**Your task:** In the listing that follows, the lines starting at the one containing "The second view lost the yellow_notazan." and ending at the one containing "The turquoise_monasi ended up elsewhere." are to be returned exactly, both boundary lines included, and no others.

**Extracted records:**
========================================

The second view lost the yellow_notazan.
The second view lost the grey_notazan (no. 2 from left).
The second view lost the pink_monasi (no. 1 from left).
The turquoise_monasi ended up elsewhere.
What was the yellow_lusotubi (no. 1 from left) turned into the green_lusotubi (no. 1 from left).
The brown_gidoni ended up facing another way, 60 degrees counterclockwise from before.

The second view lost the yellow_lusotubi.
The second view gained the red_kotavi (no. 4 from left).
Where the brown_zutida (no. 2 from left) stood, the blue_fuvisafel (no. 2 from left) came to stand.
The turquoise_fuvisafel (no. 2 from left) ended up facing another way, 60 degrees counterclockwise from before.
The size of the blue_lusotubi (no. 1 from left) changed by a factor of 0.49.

========================================

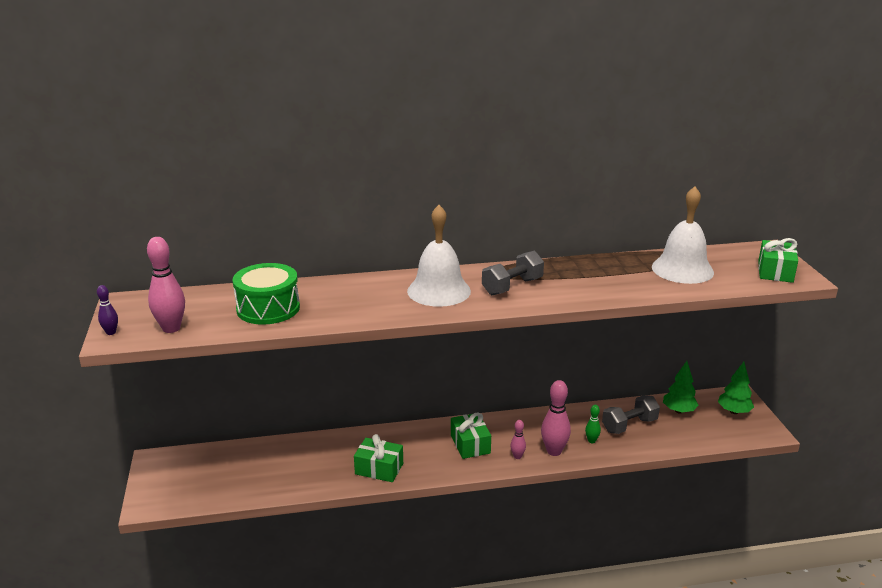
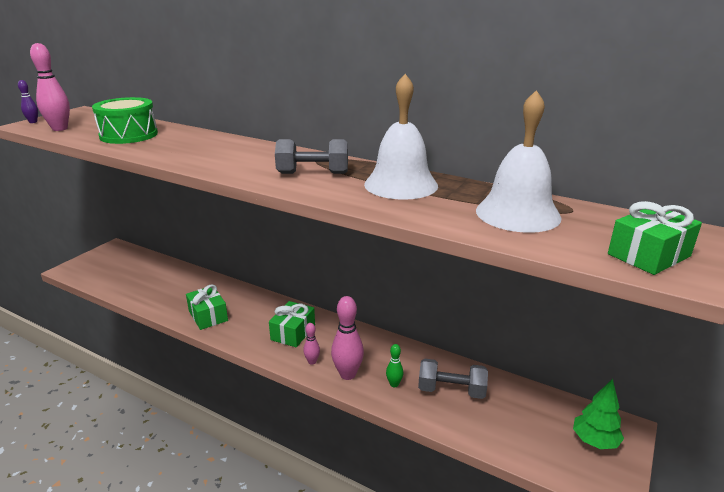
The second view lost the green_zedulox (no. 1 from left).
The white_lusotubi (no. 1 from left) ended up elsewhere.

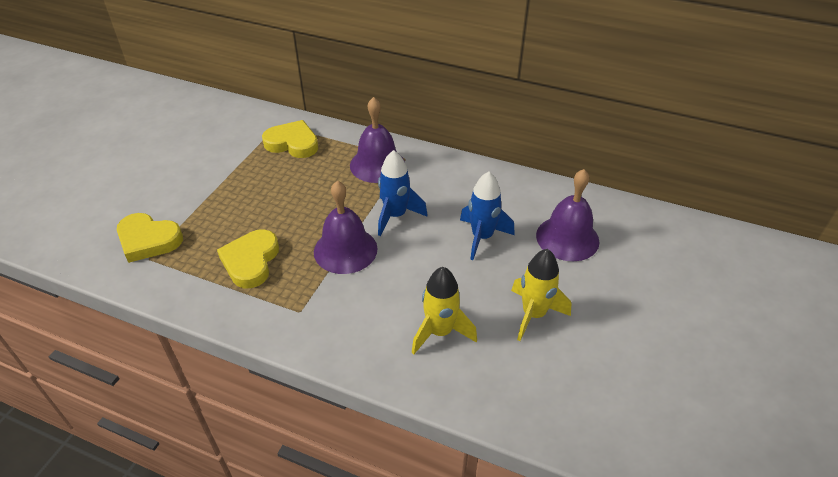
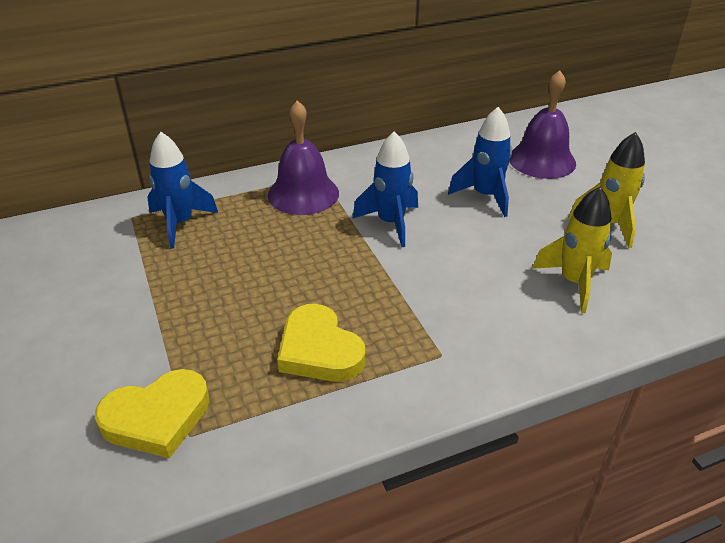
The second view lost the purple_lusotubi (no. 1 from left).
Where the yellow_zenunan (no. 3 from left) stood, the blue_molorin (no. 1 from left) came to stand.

========================================

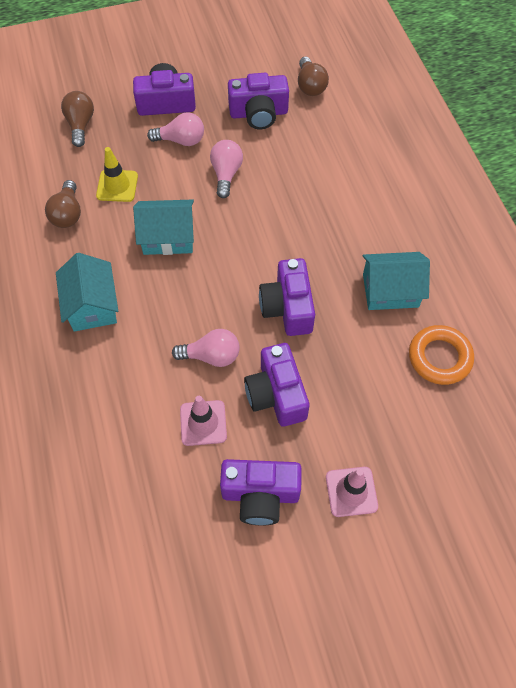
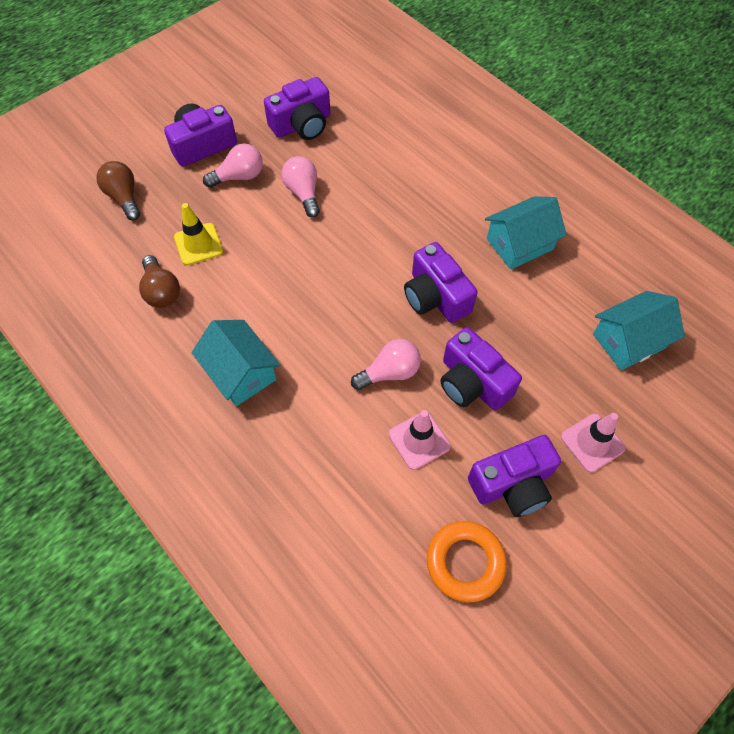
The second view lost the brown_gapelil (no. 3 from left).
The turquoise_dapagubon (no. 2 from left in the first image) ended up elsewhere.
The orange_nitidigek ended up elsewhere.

========================================

**Exercise answer:**
The second view lost the yellow_notazan.
The second view lost the grey_notazan (no. 2 from left).
The second view lost the pink_monasi (no. 1 from left).
The turquoise_monasi ended up elsewhere.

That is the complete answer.